• _DIRECTIONS FOR THIS TASK_
Each record below is to be copied word for word, with pictures removed.

Image sets with object changes

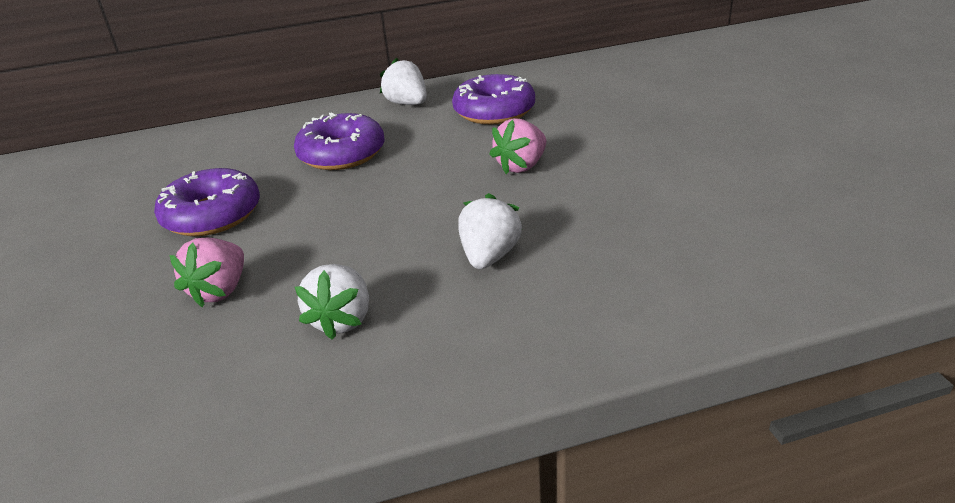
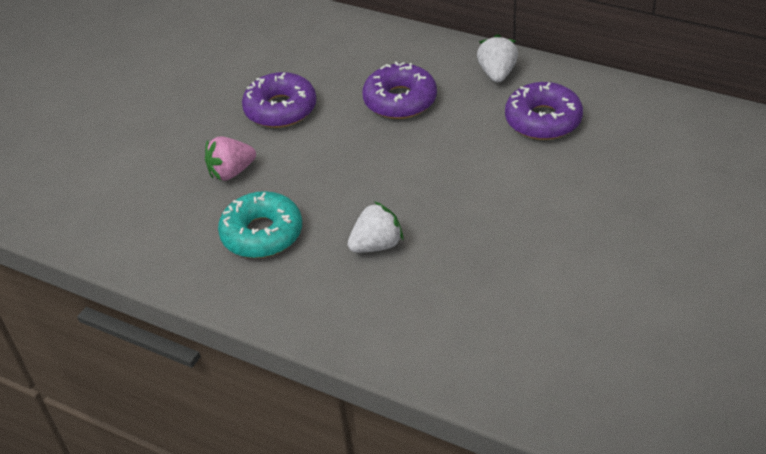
camera: 45 degrees right, 10 degrees up
(342, 320) = (262, 234): white strawberry -> turquoise donut
(521, 166) = (488, 187): pink strawberry -> none

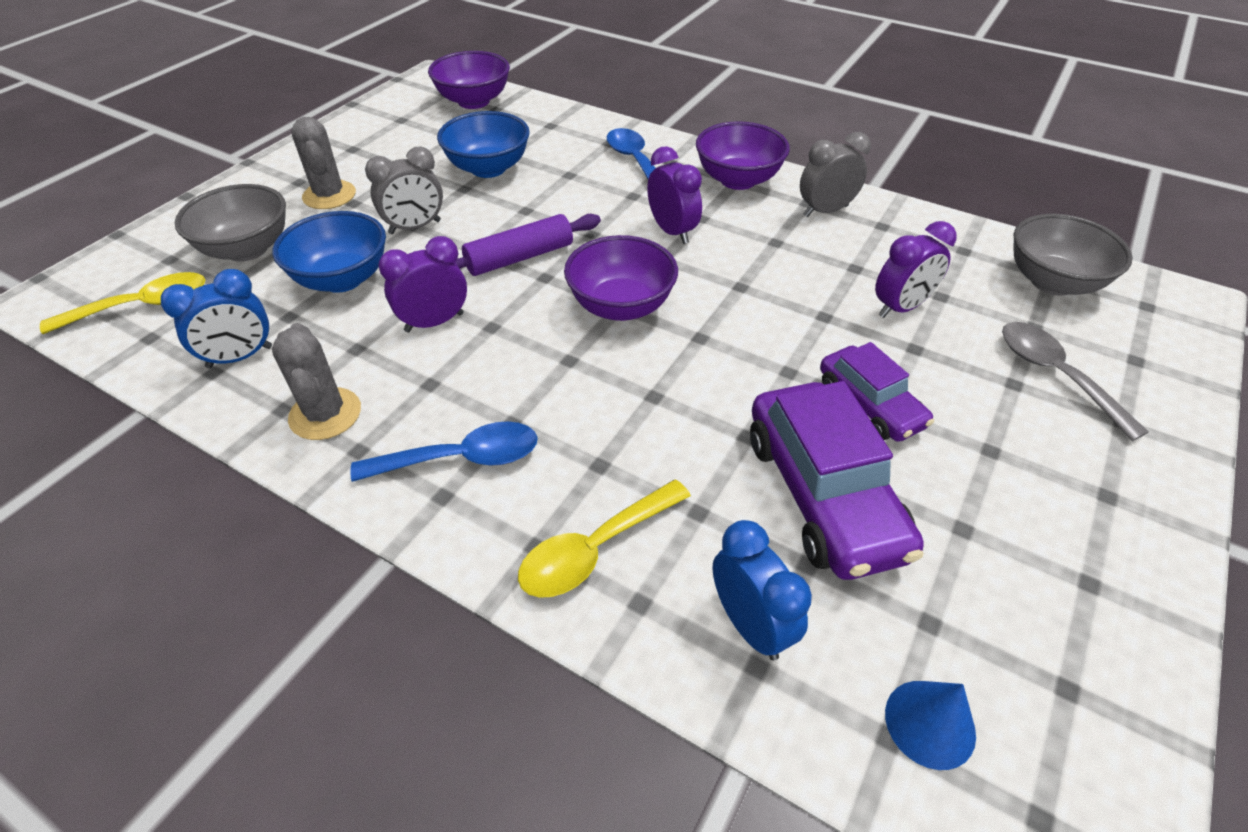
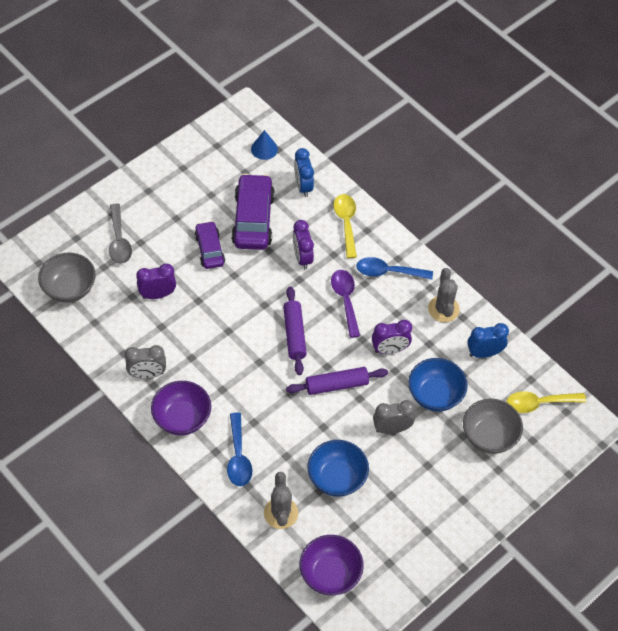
camera: 165 degrees left, 10 degrees up
(329, 195) = (442, 477): grey cactus -> grey cactus (281, 513)
(543, 381) = (345, 300): none -> purple spoon
(595, 549) = (346, 223): yellow spoon -> yellow spoon turned 75 degrees counterclockwise
(621, 306) = (294, 334): purple bowl -> purple rolling pin
(672, 231) = (244, 382): purple clock -> purple clock (302, 258)

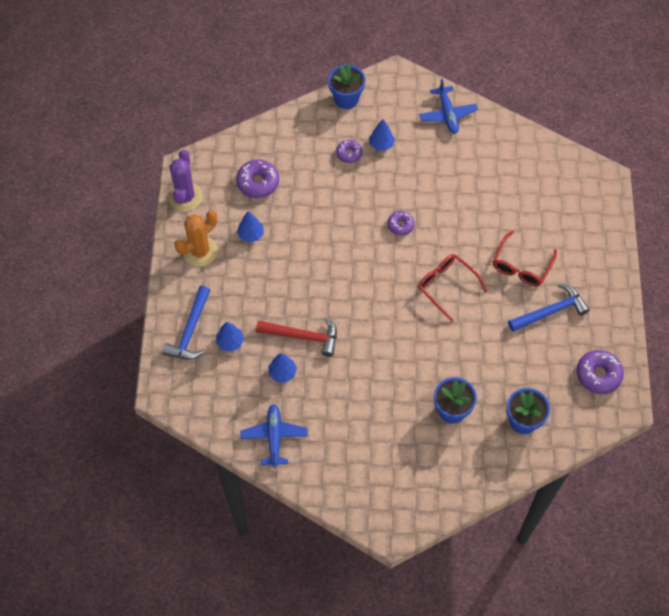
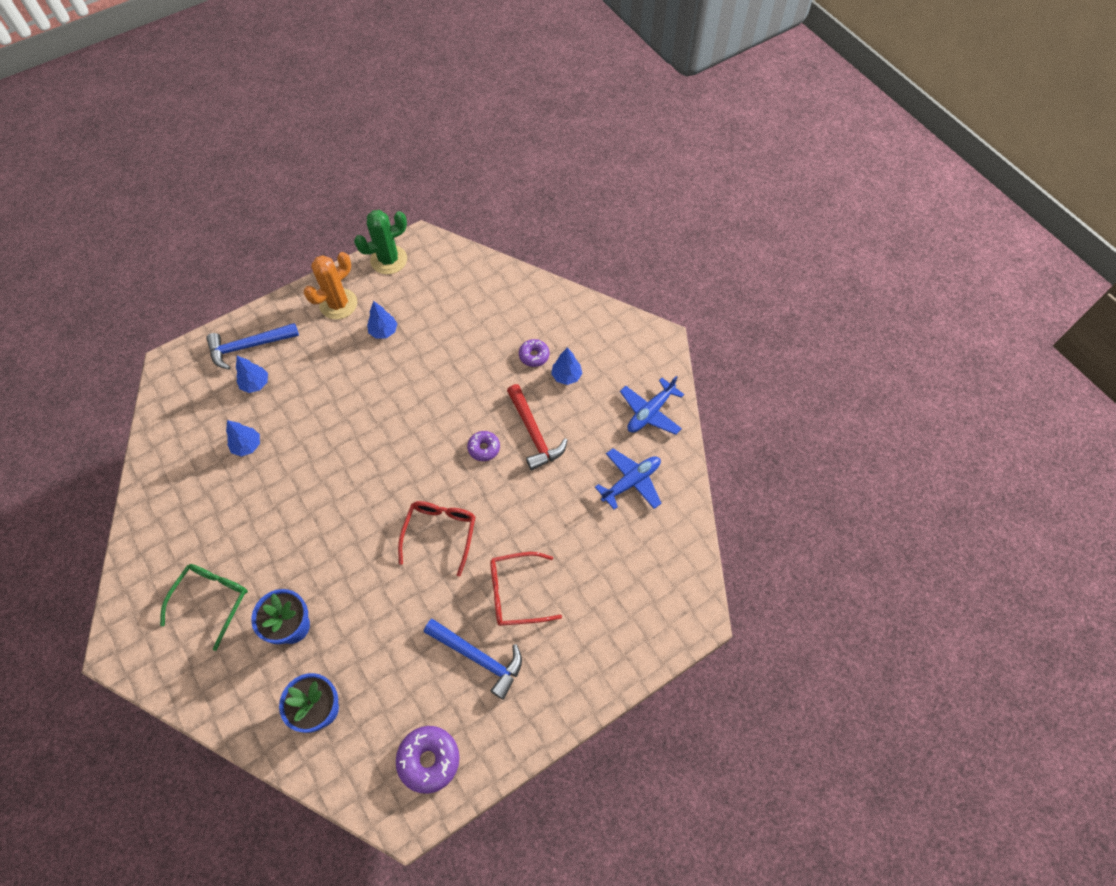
camera: 55 degrees right, 0 degrees up
(185, 197) = (389, 260): purple cactus -> green cactus
(200, 251) = (338, 304): orange cactus -> orange cactus turned 60 degrees counterclockwise
(258, 183) = (445, 303): purple donut -> none
(274, 437) = (172, 480): blue plane -> blue plane (631, 482)
(303, 336) = (298, 439): red hammer -> red hammer (534, 433)
(346, 99) = (595, 316): blue flower pot -> none
(395, 453) = (211, 601): none -> green glasses

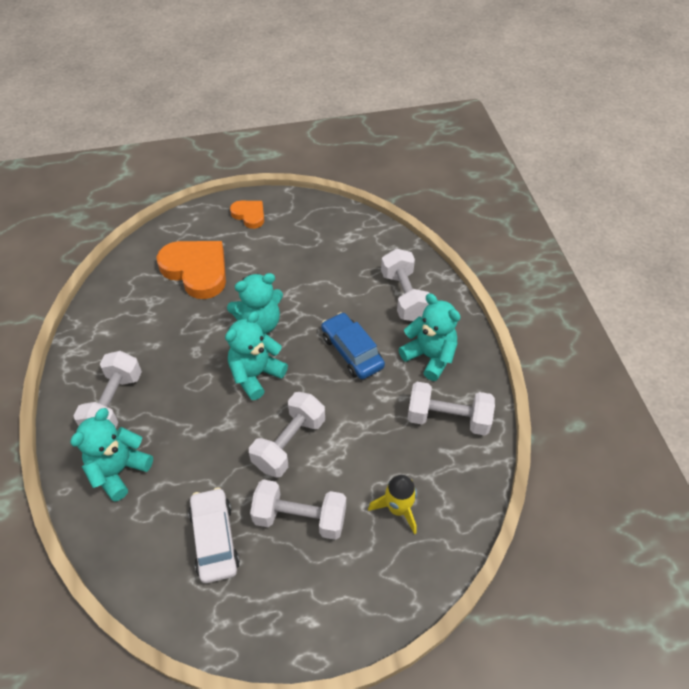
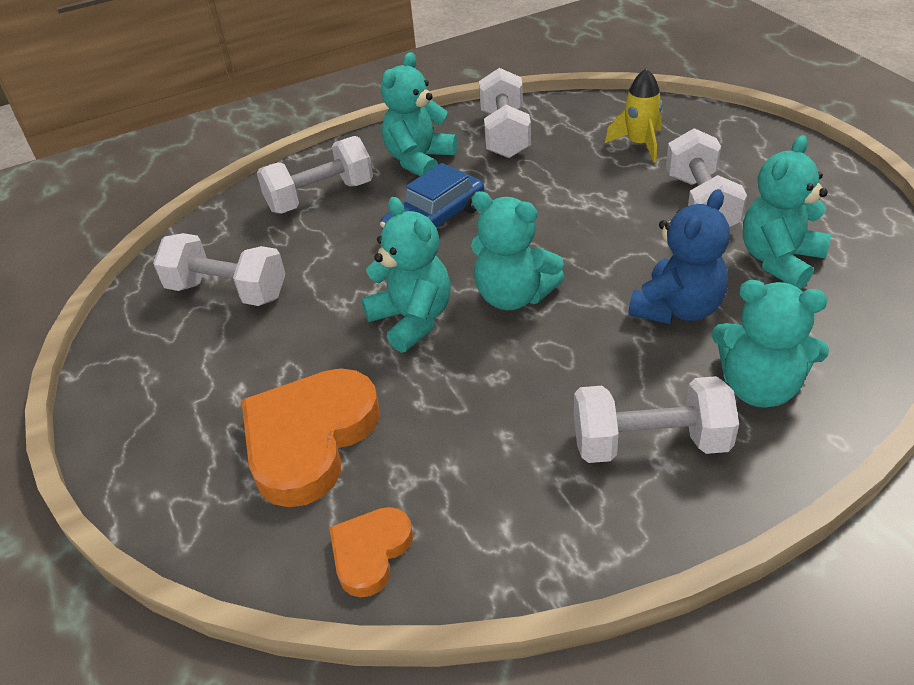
camera: 100 degrees left, 10 degrees down
(201, 456) = (677, 309): none -> blue teddy bear
(214, 539) = (779, 260): white car -> turquoise teddy bear
(249, 215) = (147, 409): orange heart -> orange heart (370, 552)
(289, 443) = (607, 236): white dumbbell -> white dumbbell (227, 291)

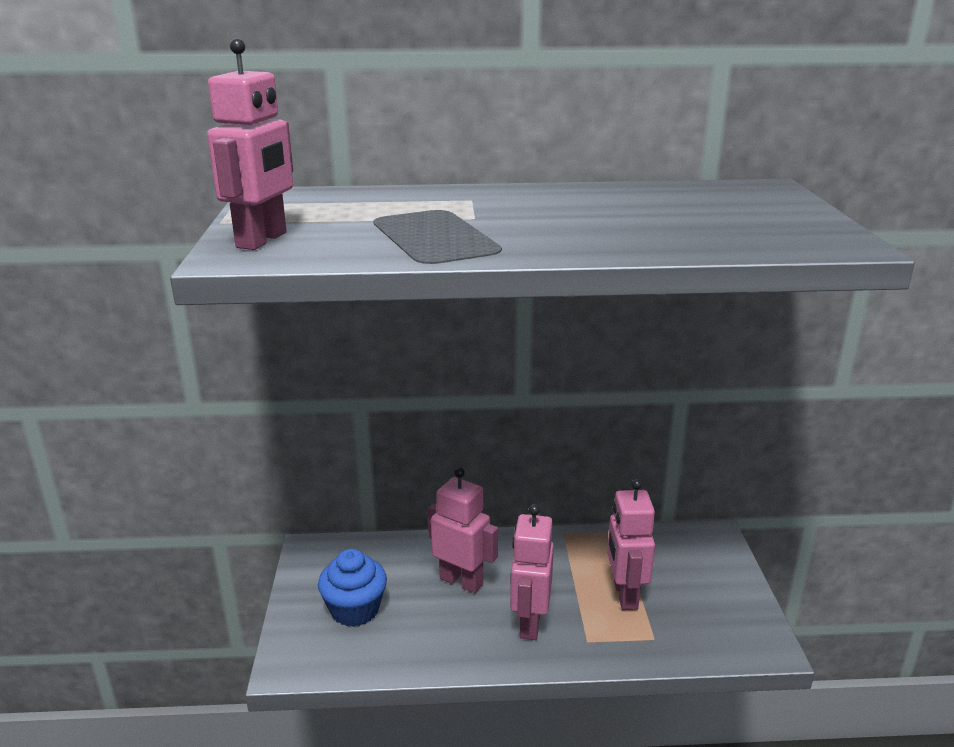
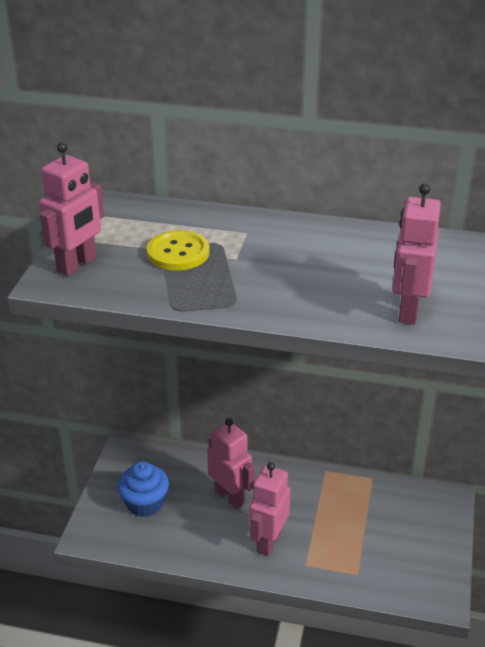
camera: 15 degrees right, 10 degrees up
(395, 220) = (178, 252): none -> yellow button
(625, 595) = (351, 534): pink robot -> pink robot (408, 310)

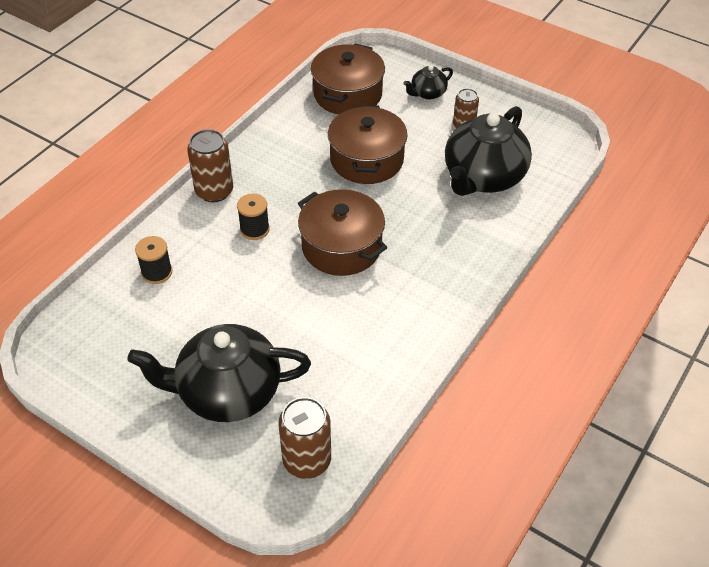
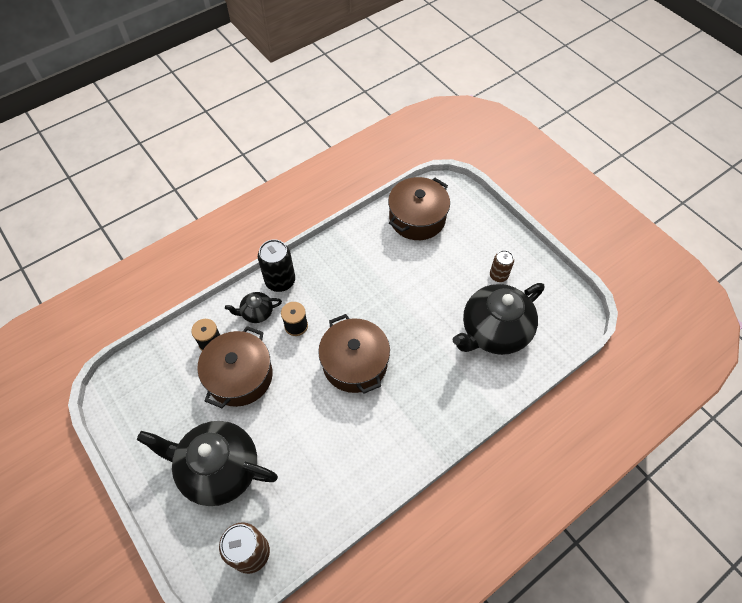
camera: 20 degrees right, 10 degrees up
(214, 191) = (280, 281): brown can -> black can
(366, 160) = (407, 286): brown pot -> brown pot (240, 376)
(427, 93) = (481, 235): black teapot -> black teapot (256, 313)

• _YOUR RESPONSE_
camera: 45 degrees right, 10 degrees up
(342, 320) = (262, 234): white strawberry -> turquoise donut
(521, 166) = (488, 187): pink strawberry -> none

camera: 165 degrees left, 10 degrees up
(329, 195) = (442, 477): grey cactus -> grey cactus (281, 513)
(543, 381) = (345, 300): none -> purple spoon
(595, 549) = (346, 223): yellow spoon -> yellow spoon turned 75 degrees counterclockwise
(621, 306) = (294, 334): purple bowl -> purple rolling pin
(672, 231) = (244, 382): purple clock -> purple clock (302, 258)

camera: 55 degrees right, 0 degrees up
(185, 197) = (389, 260): purple cactus -> green cactus
(200, 251) = (338, 304): orange cactus -> orange cactus turned 60 degrees counterclockwise
(258, 183) = (445, 303): purple donut -> none
(274, 437) = (172, 480): blue plane -> blue plane (631, 482)
(303, 336) = (298, 439): red hammer -> red hammer (534, 433)
(346, 99) = (595, 316): blue flower pot -> none
(395, 453) = (211, 601): none -> green glasses

camera: 100 degrees left, 10 degrees down
(201, 456) = (677, 309): none -> blue teddy bear
(214, 539) = (779, 260): white car -> turquoise teddy bear
(249, 215) = (147, 409): orange heart -> orange heart (370, 552)
(289, 443) = (607, 236): white dumbbell -> white dumbbell (227, 291)

camera: 15 degrees right, 10 degrees up
(395, 220) = (178, 252): none -> yellow button
(625, 595) = (351, 534): pink robot -> pink robot (408, 310)

camera: 20 degrees right, 10 degrees up
(214, 191) = (280, 281): brown can -> black can
(366, 160) = (407, 286): brown pot -> brown pot (240, 376)
(427, 93) = (481, 235): black teapot -> black teapot (256, 313)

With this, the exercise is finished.